_Listed entries_
########
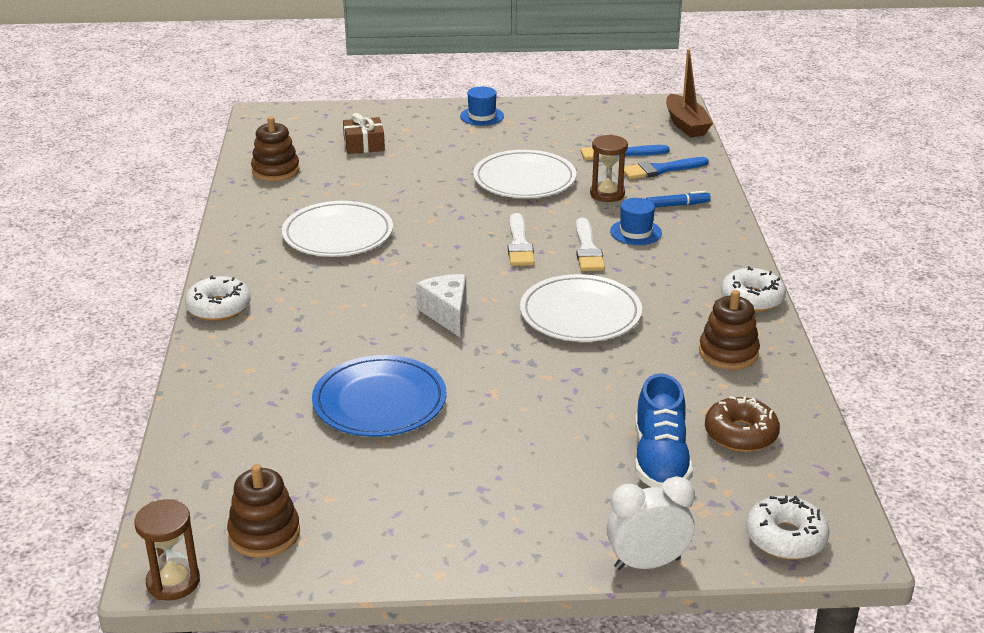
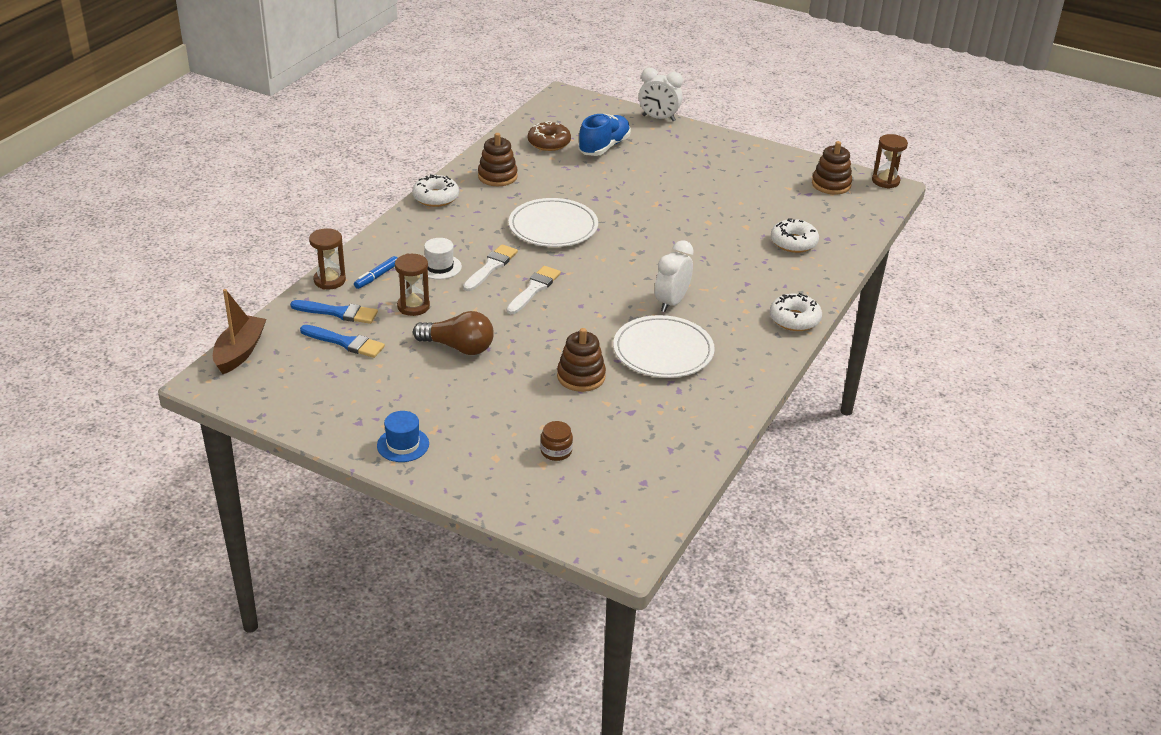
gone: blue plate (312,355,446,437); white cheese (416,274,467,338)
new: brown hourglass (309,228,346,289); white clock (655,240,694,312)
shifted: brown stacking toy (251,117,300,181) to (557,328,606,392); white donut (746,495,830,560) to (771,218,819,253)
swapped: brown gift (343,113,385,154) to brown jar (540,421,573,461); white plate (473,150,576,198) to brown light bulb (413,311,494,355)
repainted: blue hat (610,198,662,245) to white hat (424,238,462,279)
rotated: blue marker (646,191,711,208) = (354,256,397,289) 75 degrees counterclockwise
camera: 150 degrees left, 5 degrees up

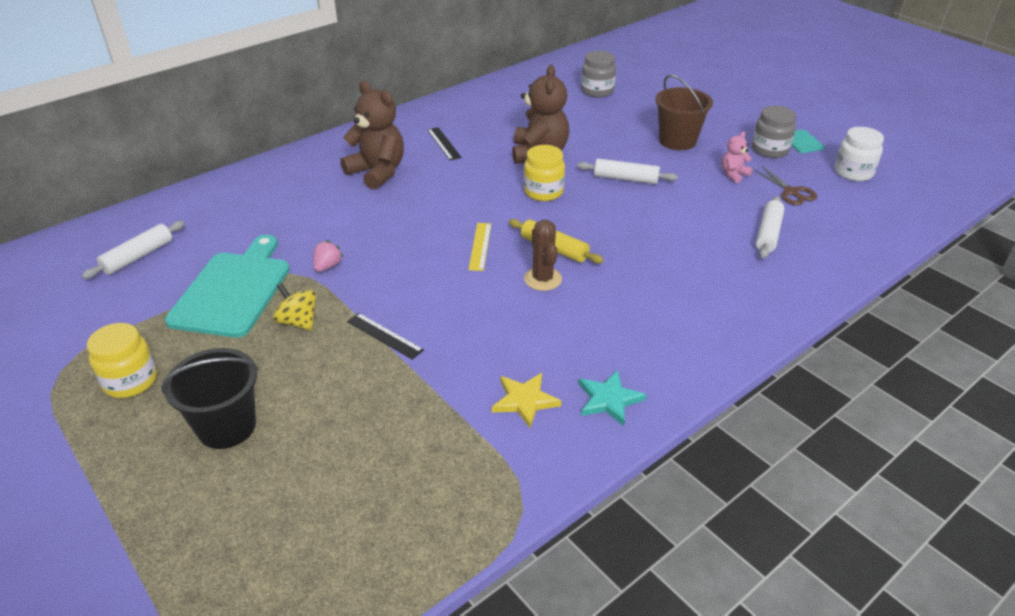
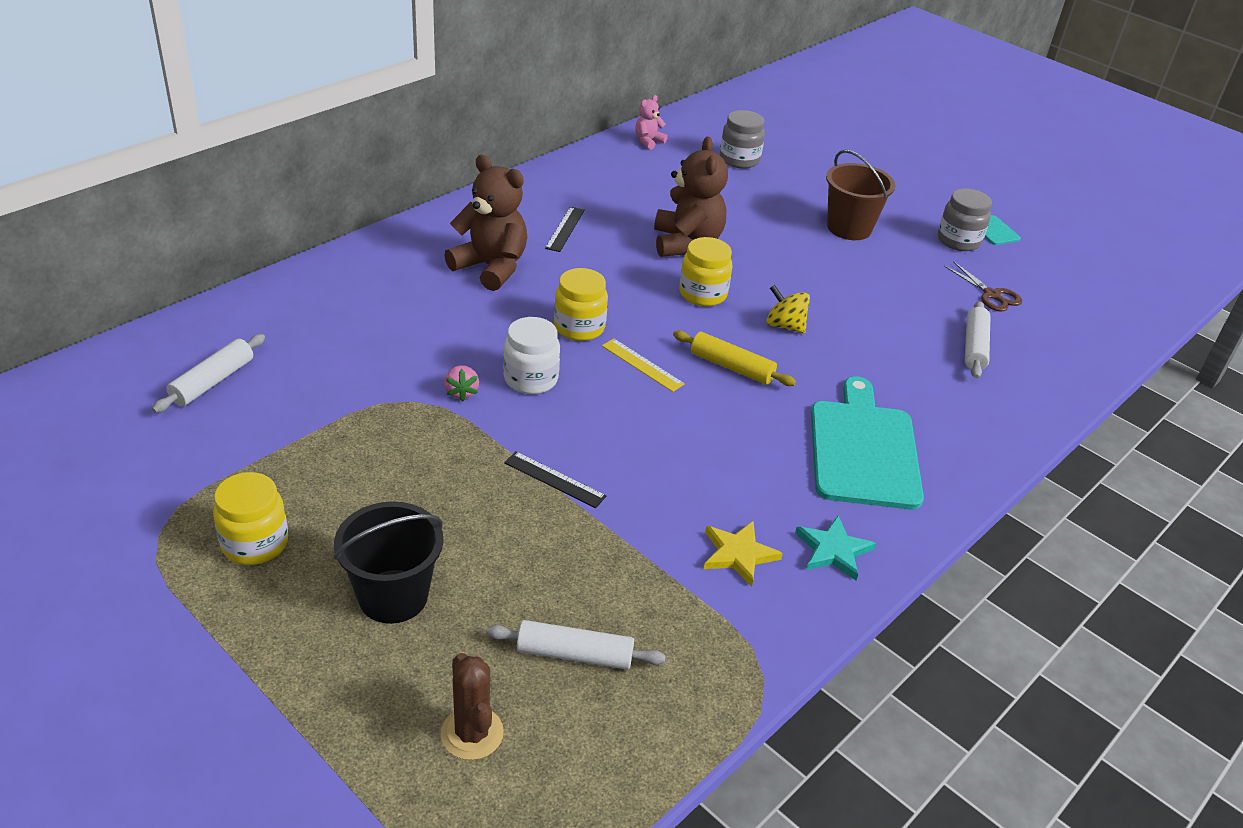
new: yellow jar (554,268,608,341)
shifted: turquoise cutting board (165,235,290,338) to (811,377,924,510); yellow spinning top (273,283,316,330) to (766,285,810,334); brown cactus (524,220,562,291) to (441,653,504,760); white rolling pin (577,159,678,184) to (486,620,665,670); pink teddy bear (722,131,753,183) to (635,95,667,150); white jar (835,127,884,181) to (503,317,560,394)
rotated: pink strawberry (313,240,343,272) = (444,365,479,401) 150 degrees clockwise; black ruler (427,127,462,160) = (545,207,585,252) 45 degrees clockwise; yellow ruler (468,223,491,271) = (602,339,685,392) 45 degrees counterclockwise
camera: 10 degrees left, 0 degrees up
########
_Task_
Return every line above that contains the word "plate".

_Output below_
gone: blue plate (312,355,446,437); white cheese (416,274,467,338)
swapped: brown gift (343,113,385,154) to brown jar (540,421,573,461); white plate (473,150,576,198) to brown light bulb (413,311,494,355)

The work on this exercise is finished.